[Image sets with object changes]
++++++++++++++++++++

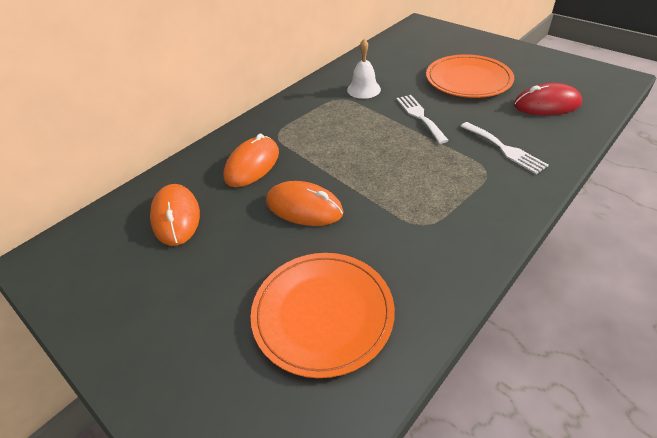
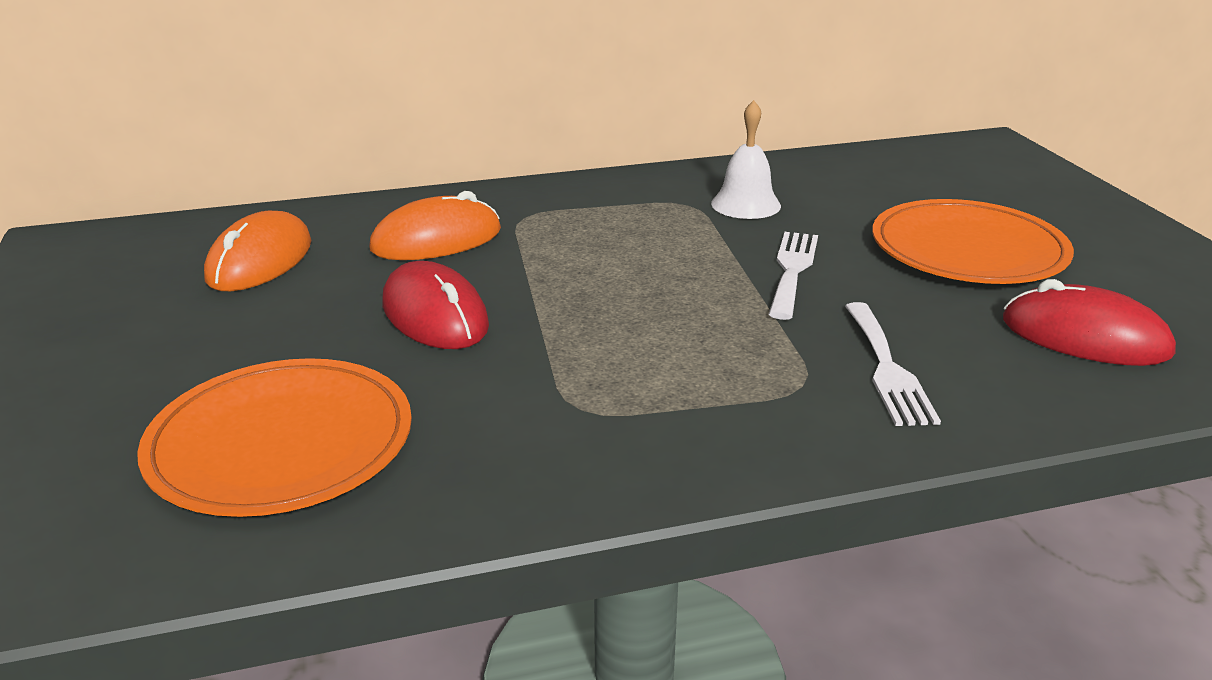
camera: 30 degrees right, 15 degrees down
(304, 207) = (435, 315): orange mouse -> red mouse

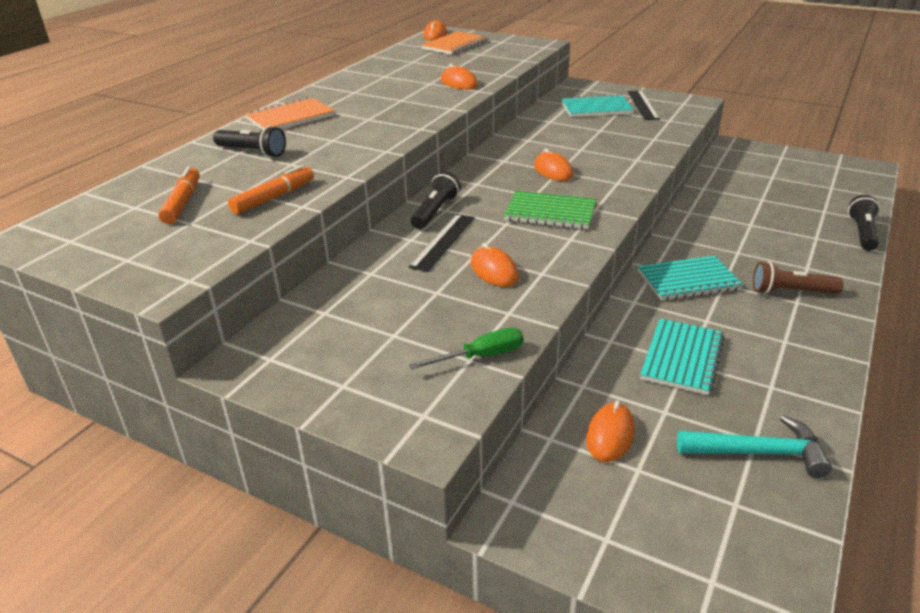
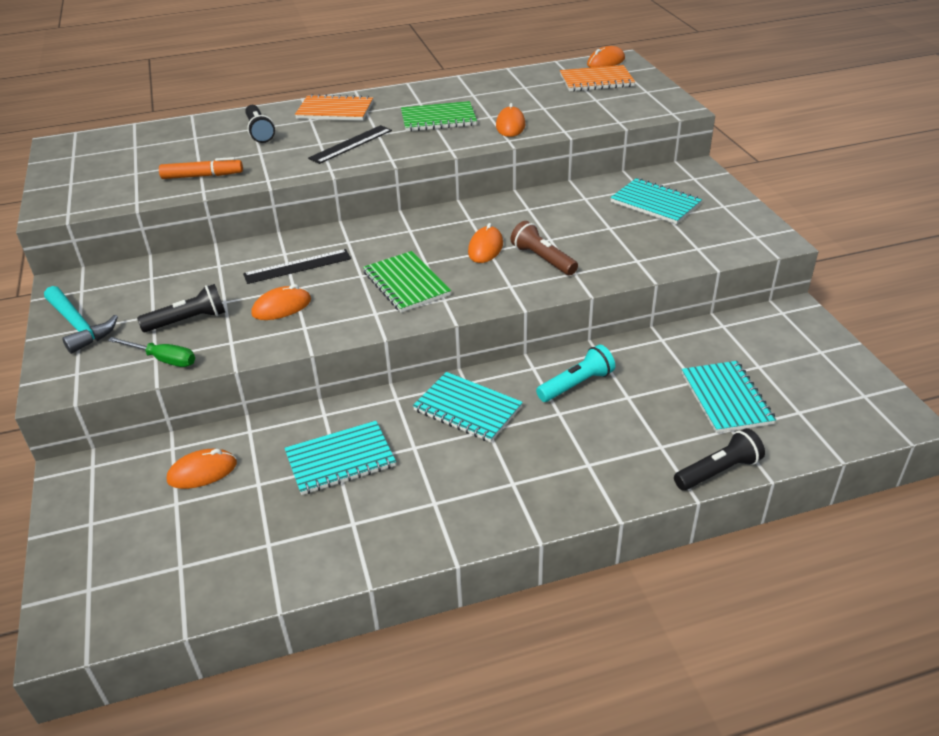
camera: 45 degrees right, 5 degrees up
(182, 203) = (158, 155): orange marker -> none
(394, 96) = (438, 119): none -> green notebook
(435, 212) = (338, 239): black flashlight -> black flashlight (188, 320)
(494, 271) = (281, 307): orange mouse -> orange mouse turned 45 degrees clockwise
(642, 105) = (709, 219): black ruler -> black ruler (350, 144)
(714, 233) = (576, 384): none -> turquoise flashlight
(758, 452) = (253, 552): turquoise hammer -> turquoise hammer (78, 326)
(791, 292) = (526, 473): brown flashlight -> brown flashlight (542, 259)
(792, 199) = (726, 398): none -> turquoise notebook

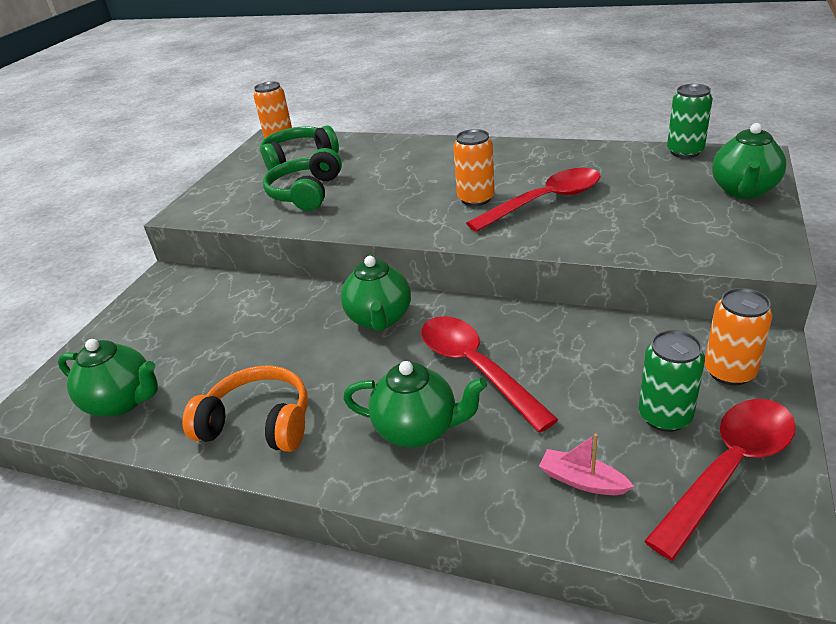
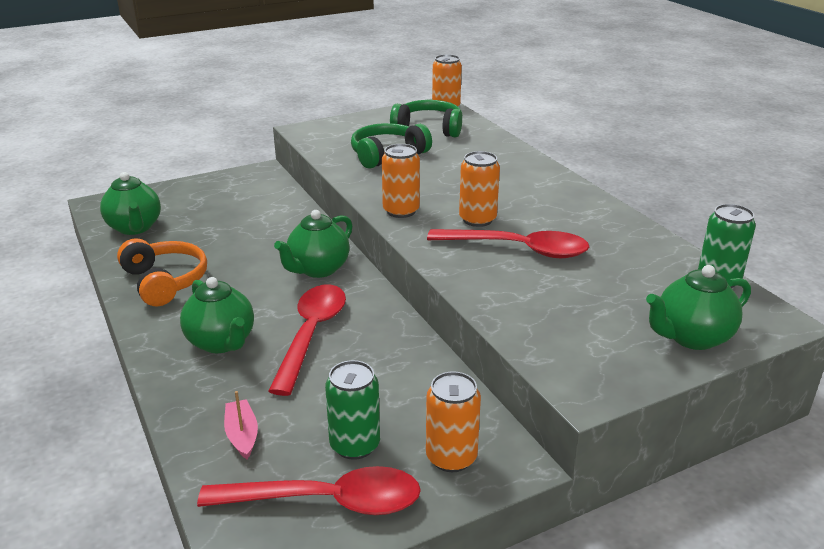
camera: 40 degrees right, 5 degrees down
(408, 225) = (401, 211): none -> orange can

++++++++++++++++++++

Which of the lines above include the string "none"? Pick them out and copy them.

(182, 203) = (158, 155): orange marker -> none
(394, 96) = (438, 119): none -> green notebook
(714, 233) = (576, 384): none -> turquoise flashlight
(792, 199) = (726, 398): none -> turquoise notebook
(408, 225) = (401, 211): none -> orange can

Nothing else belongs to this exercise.